[WHAT YOU WILL DO]:
Only the lines that hold the word "brown" are wanted from this listing.
◇ ◇ ◇ ◇ ◇ ◇ ◇
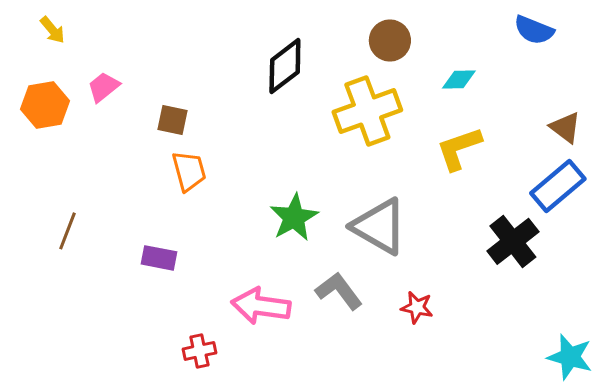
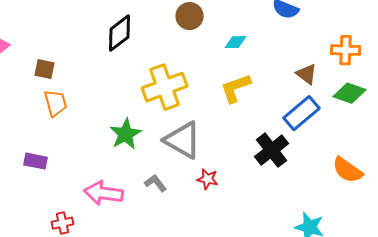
yellow cross: (367, 111) -> (165, 87), moved
gray L-shape: (339, 291) -> (156, 183), size x0.7
red star: (417, 307) -> (208, 179), moved

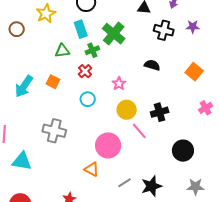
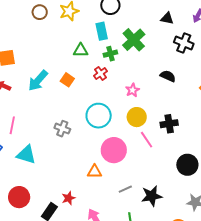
brown circle: (17, 29) -> (40, 12), moved
cyan circle: (88, 99) -> (99, 116), moved, size x1.6
gray cross: (54, 131) -> (62, 129), size x0.7
orange triangle: (92, 169) -> (94, 172), turned -35

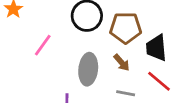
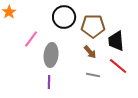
gray ellipse: (88, 69) -> (51, 55), moved

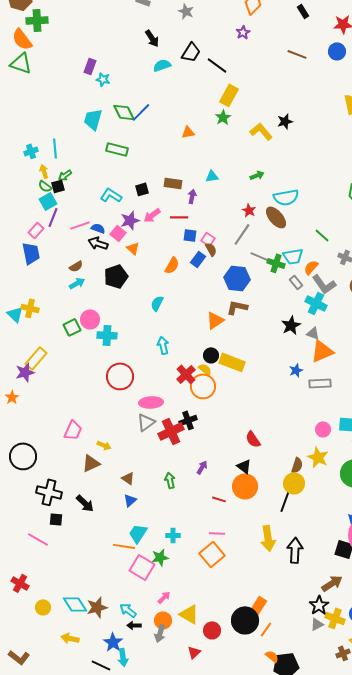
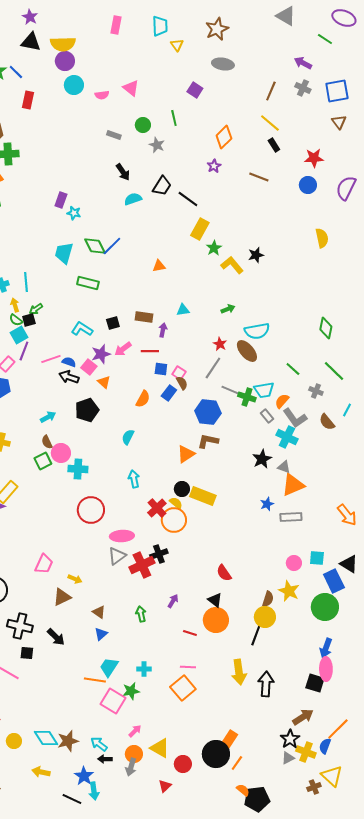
brown line: (297, 54) -> (259, 177), moved
green star: (223, 117) -> (214, 248), moved
brown semicircle: (76, 266) -> (47, 442), moved, turned 96

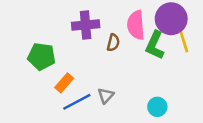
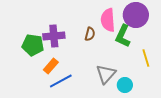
purple cross: (86, 25) -> (54, 36), moved
yellow line: (184, 41) -> (146, 58), moved
gray triangle: (106, 95) -> (106, 74), moved, size x1.5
◇ ◇ ◇ ◇ ◇ ◇ ◇
[REPLY]:
brown circle: (17, 29) -> (40, 12), moved
brown line: (297, 54) -> (259, 177), moved
brown semicircle: (76, 266) -> (47, 442), moved, turned 96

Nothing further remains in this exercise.